» **Assignment**: Copy each line below as written, but skip the pictures.

» **The data**:
-- -- --

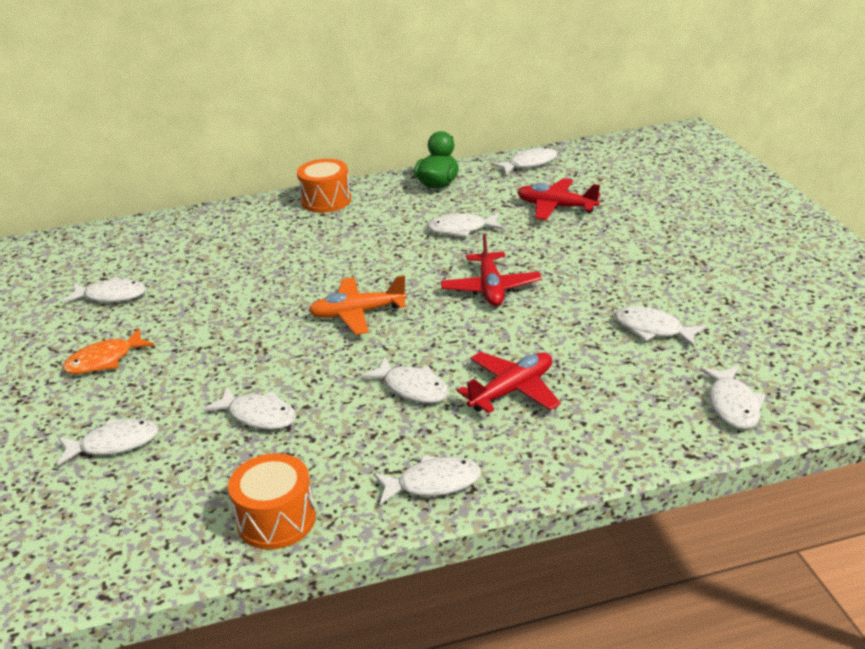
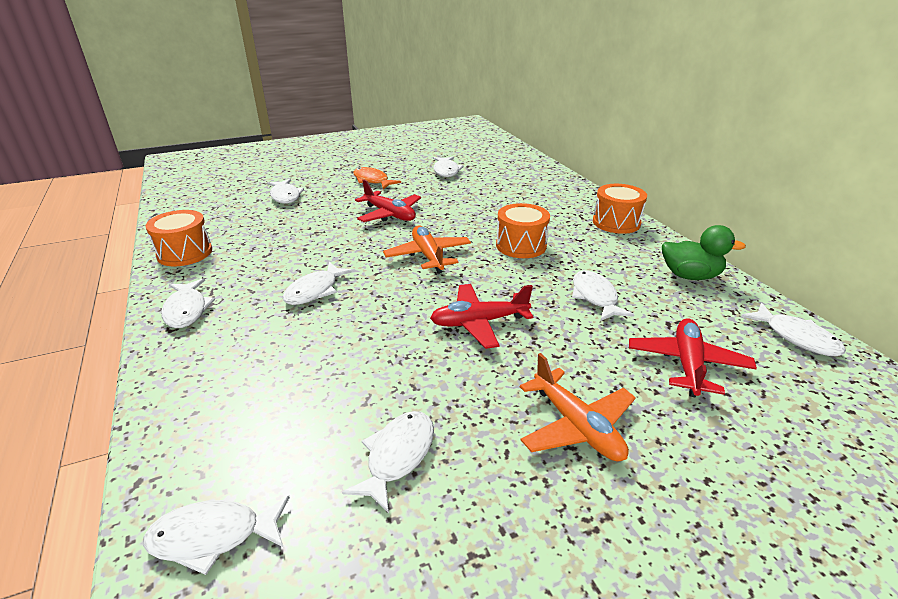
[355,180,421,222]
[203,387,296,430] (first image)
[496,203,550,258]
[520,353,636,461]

-- -- --

» **Exercise result**:
[355,180,421,222]
[203,387,296,430] (first image)
[496,203,550,258]
[520,353,636,461]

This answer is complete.